Locate, in the data below, the line that contains "white tile I7:K7" and the line that contains "yellow brick A10:A11"; reproduce exactly those two lines and every line between them, nothing more.

Source records:
********

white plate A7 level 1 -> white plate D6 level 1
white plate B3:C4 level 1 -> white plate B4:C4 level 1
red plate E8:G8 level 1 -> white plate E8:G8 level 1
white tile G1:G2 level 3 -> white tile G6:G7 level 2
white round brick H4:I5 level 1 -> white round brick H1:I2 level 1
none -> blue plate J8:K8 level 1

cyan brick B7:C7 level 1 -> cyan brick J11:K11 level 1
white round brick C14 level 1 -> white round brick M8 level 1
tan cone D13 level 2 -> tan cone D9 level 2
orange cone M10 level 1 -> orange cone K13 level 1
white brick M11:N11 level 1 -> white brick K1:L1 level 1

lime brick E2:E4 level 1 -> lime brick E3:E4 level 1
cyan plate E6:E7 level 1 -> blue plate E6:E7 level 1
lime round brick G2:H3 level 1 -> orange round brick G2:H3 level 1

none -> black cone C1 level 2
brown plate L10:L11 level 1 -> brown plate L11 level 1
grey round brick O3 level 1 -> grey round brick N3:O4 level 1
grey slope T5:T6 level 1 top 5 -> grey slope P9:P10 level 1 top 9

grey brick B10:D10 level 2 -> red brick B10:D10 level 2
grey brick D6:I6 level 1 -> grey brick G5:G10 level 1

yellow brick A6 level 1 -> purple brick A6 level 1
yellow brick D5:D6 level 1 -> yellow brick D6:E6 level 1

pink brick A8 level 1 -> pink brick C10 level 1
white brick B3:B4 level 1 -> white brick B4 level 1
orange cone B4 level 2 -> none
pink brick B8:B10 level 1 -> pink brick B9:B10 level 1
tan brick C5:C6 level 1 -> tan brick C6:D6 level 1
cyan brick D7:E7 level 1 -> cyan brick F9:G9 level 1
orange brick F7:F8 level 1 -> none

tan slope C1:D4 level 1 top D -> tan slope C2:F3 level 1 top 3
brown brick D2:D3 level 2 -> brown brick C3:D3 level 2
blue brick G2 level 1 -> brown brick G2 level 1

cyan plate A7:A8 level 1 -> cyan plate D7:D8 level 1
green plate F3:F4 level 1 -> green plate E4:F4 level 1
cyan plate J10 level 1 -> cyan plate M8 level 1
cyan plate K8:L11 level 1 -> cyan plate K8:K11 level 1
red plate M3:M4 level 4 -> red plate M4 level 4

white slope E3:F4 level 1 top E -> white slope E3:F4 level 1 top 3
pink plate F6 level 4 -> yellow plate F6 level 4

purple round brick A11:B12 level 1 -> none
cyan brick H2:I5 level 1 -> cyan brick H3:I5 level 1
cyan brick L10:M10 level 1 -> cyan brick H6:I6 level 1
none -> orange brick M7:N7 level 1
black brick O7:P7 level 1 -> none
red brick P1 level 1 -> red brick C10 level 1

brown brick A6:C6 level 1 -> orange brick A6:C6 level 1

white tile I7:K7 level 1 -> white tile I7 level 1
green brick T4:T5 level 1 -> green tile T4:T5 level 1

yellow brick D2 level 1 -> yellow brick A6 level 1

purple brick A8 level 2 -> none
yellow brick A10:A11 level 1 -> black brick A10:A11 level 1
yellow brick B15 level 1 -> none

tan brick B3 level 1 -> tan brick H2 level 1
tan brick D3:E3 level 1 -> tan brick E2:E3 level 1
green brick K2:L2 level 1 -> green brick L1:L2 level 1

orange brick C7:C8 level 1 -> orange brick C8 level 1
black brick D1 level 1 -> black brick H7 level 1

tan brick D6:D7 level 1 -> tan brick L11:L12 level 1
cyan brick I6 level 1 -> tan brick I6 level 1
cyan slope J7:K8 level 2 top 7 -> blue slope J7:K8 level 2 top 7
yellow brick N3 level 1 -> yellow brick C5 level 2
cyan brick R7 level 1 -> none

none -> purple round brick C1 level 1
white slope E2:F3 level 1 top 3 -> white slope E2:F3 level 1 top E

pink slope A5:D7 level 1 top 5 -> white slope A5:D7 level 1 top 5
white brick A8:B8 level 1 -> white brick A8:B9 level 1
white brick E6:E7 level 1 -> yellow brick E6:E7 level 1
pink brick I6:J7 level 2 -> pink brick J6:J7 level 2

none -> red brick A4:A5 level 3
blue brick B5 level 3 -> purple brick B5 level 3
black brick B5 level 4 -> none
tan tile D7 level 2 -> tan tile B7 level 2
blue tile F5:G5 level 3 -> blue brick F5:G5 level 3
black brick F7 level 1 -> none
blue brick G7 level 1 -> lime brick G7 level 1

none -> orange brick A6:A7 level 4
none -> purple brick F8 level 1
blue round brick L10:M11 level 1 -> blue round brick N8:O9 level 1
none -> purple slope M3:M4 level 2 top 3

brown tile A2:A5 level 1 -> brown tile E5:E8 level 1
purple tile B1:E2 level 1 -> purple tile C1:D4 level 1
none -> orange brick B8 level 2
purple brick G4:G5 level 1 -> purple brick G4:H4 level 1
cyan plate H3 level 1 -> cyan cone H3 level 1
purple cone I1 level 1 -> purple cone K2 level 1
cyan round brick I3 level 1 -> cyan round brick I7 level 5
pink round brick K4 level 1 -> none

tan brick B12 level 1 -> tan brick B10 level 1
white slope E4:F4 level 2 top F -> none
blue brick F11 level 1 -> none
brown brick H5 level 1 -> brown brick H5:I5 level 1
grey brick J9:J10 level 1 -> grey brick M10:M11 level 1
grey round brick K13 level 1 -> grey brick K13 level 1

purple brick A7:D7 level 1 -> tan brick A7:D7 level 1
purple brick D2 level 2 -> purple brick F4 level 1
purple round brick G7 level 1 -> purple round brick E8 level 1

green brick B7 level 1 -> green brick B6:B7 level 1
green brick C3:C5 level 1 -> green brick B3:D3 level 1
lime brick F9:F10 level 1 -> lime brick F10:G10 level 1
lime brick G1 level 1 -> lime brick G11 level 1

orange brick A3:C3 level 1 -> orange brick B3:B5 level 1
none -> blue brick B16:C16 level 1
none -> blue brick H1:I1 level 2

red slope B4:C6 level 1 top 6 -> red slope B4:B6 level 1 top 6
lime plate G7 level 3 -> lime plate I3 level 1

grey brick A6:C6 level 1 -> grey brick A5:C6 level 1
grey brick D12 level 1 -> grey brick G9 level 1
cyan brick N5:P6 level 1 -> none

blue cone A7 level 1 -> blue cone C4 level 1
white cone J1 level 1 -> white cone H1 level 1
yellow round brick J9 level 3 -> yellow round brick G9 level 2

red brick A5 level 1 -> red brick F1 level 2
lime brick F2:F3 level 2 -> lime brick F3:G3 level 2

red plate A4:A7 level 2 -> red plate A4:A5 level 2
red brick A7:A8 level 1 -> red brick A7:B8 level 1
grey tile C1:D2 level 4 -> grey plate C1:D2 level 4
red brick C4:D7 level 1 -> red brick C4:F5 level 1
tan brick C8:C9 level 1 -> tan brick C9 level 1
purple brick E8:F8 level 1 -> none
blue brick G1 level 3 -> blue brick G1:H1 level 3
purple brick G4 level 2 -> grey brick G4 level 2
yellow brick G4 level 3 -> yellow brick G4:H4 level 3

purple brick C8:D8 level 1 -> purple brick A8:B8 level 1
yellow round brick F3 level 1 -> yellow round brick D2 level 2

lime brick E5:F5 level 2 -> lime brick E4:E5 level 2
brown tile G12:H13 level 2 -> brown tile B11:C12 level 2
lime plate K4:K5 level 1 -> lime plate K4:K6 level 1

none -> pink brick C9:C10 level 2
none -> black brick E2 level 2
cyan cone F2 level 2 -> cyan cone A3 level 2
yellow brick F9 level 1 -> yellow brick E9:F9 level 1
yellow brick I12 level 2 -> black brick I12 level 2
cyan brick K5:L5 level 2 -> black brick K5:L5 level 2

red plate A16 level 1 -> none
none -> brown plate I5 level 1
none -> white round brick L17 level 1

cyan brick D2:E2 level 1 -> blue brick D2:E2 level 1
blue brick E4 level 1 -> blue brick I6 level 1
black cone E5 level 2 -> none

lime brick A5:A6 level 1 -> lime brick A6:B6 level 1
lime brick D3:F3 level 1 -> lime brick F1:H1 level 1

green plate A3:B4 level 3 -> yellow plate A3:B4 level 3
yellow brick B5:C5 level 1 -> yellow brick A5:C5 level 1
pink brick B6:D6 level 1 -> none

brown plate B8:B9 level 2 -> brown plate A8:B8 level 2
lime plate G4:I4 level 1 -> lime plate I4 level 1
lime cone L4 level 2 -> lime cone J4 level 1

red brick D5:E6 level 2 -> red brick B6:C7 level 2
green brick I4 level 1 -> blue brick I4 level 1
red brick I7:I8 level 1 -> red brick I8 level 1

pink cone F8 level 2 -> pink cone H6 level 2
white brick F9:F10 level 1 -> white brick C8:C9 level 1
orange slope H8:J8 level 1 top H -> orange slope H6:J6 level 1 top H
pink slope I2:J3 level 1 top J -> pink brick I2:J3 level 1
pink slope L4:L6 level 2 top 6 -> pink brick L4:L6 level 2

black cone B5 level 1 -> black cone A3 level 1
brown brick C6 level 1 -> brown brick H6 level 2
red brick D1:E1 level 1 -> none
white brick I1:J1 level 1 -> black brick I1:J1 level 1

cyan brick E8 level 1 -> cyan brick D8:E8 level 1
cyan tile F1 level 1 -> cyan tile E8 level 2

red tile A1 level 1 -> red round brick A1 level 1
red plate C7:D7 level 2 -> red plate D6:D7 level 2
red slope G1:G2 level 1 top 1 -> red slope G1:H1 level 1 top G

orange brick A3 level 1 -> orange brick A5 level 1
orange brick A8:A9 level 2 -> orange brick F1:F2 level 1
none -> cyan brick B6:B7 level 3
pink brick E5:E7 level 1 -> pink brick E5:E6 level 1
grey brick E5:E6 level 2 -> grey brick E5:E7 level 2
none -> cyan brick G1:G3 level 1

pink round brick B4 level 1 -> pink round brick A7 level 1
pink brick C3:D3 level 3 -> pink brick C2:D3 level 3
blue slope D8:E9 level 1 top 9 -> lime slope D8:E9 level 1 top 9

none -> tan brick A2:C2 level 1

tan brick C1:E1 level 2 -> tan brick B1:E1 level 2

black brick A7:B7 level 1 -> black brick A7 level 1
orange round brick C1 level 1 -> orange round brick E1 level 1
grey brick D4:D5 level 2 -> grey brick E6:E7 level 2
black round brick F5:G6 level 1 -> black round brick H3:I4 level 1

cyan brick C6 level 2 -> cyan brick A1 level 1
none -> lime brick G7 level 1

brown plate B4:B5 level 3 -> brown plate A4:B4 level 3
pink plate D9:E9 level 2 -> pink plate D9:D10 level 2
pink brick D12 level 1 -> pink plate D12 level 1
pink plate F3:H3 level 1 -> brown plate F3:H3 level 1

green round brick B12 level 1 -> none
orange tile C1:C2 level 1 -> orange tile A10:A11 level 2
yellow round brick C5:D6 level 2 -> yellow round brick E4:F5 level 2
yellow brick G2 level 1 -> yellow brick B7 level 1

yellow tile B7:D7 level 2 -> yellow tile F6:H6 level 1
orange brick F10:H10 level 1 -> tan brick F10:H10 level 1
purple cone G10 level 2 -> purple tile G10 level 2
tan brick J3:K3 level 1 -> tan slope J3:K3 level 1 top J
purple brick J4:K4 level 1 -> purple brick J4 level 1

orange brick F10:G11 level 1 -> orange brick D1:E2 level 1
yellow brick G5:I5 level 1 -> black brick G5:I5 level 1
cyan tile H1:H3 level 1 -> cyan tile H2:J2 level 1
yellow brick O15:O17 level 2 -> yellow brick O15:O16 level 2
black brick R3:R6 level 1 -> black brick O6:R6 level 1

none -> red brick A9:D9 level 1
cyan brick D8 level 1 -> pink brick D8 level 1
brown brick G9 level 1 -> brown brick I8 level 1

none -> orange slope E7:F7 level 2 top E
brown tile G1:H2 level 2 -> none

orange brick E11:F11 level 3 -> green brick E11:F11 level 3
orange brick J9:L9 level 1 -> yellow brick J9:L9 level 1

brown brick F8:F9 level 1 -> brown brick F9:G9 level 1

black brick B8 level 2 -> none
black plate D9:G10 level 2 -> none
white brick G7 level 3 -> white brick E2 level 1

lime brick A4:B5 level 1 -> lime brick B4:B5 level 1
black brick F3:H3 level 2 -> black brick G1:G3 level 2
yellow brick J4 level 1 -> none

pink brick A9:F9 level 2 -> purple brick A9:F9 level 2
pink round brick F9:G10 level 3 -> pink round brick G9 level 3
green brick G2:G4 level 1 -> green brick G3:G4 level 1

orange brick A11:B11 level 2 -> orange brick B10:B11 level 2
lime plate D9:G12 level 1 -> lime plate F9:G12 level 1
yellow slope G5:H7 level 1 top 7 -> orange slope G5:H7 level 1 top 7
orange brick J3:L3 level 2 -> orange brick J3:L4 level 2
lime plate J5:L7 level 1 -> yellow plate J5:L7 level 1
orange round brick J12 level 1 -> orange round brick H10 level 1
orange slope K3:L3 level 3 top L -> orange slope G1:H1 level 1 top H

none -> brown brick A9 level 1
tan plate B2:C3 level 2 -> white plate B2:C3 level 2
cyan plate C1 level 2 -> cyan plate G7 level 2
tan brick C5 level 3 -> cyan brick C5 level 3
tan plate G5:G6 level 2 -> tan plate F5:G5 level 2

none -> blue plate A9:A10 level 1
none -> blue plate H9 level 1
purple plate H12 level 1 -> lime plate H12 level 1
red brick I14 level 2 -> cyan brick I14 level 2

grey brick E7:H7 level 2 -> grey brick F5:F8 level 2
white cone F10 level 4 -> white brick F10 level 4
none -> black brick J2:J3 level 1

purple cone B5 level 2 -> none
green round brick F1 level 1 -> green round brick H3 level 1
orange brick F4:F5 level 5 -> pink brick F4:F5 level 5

********

**TASK RESPONSE:**
white tile I7:K7 level 1 -> white tile I7 level 1
green brick T4:T5 level 1 -> green tile T4:T5 level 1

yellow brick D2 level 1 -> yellow brick A6 level 1

purple brick A8 level 2 -> none
yellow brick A10:A11 level 1 -> black brick A10:A11 level 1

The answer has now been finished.